▸ TASK: In the entries below, identify every line with the string "PROG" and copy it.

▸ AVAILABLE DATA:
###
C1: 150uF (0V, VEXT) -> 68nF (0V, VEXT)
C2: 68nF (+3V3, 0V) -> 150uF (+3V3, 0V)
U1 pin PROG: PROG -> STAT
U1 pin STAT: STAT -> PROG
###
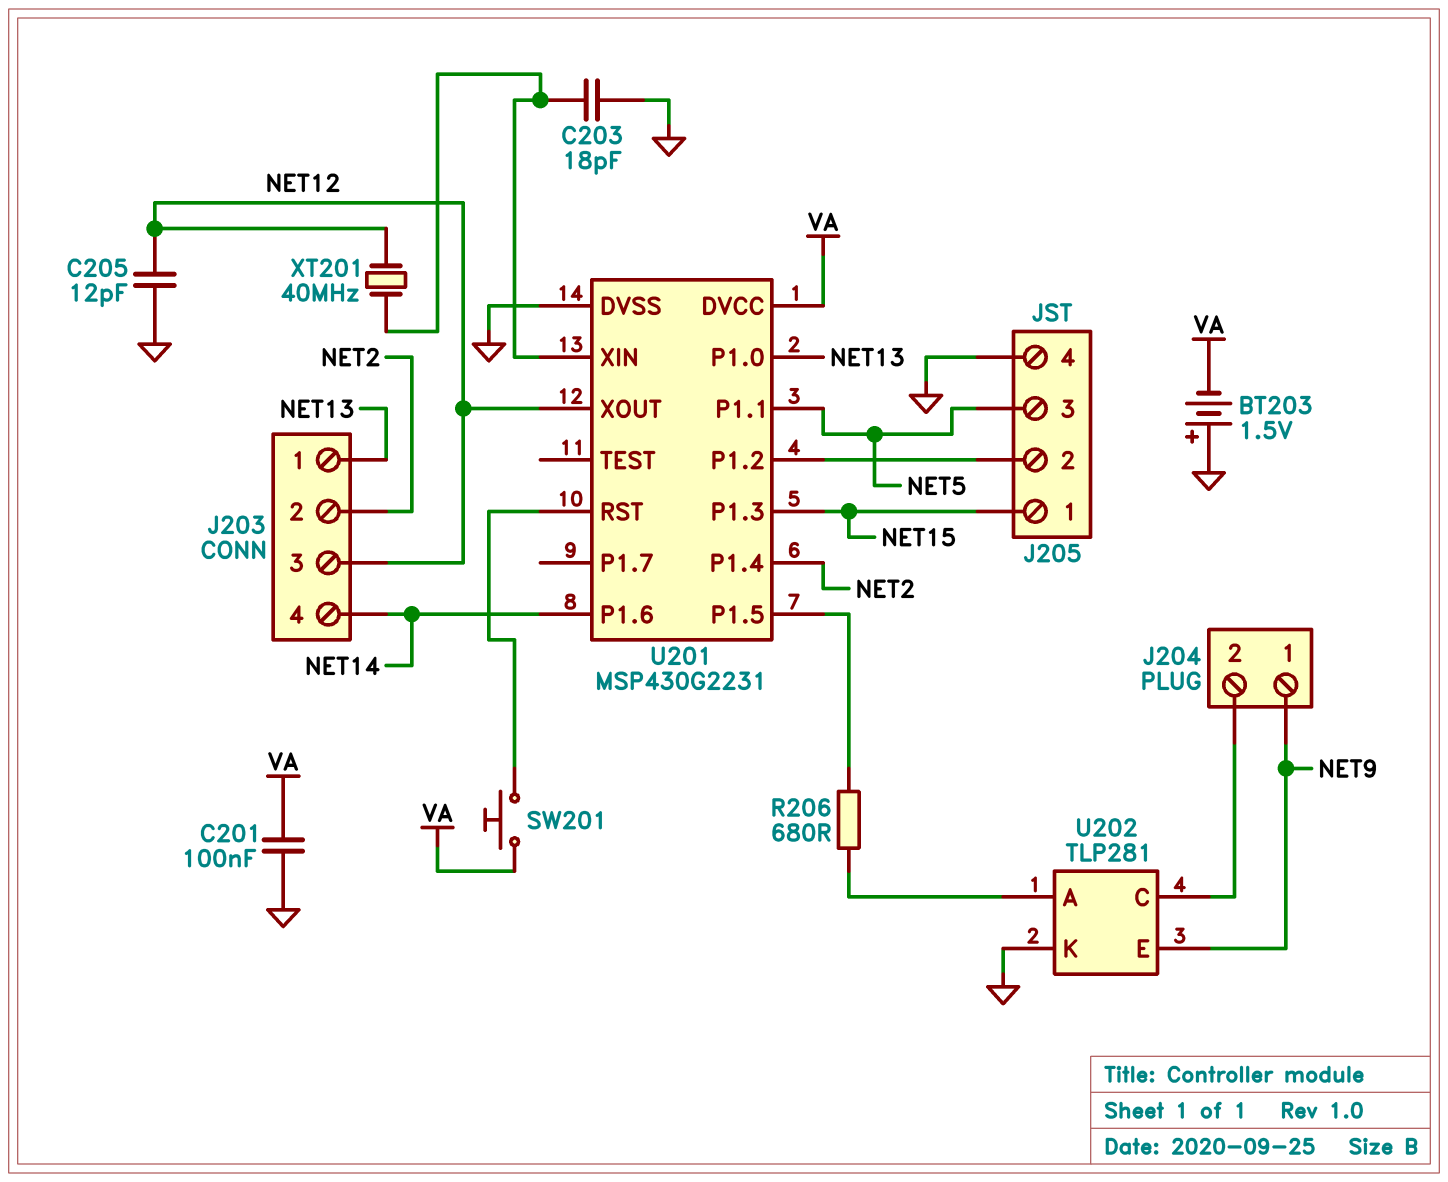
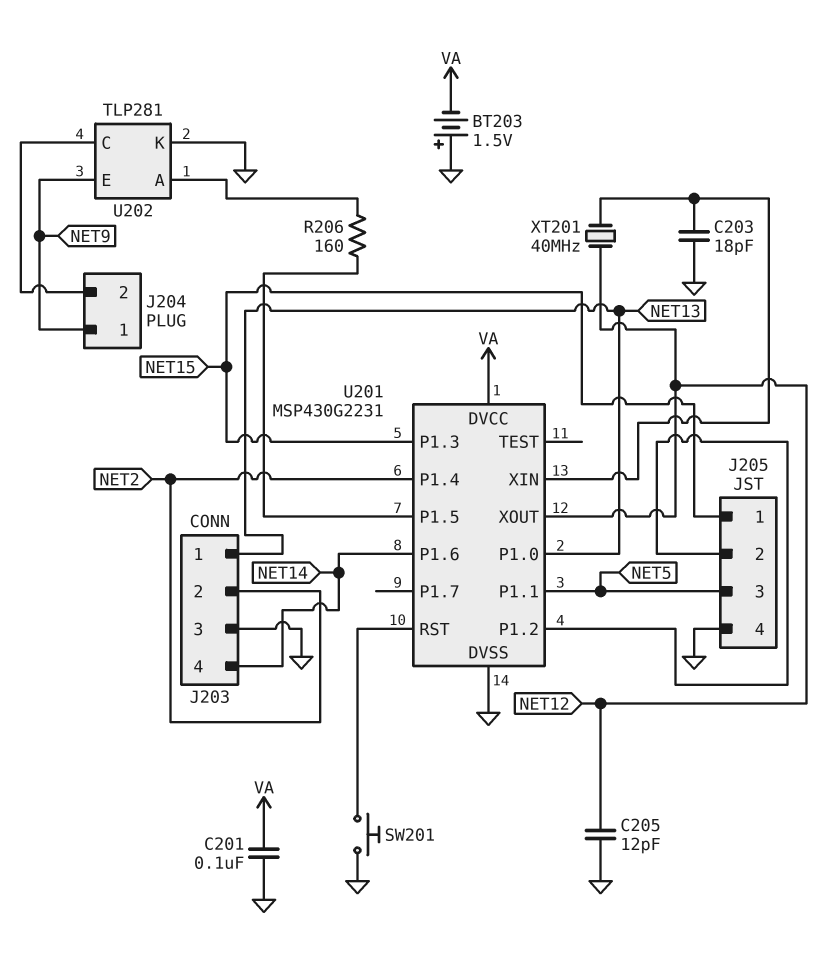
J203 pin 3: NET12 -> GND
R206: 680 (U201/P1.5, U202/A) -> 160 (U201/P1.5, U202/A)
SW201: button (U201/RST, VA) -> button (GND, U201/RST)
###
▸ RESPONSE TO THE TASK:
U1 pin PROG: PROG -> STAT
U1 pin STAT: STAT -> PROG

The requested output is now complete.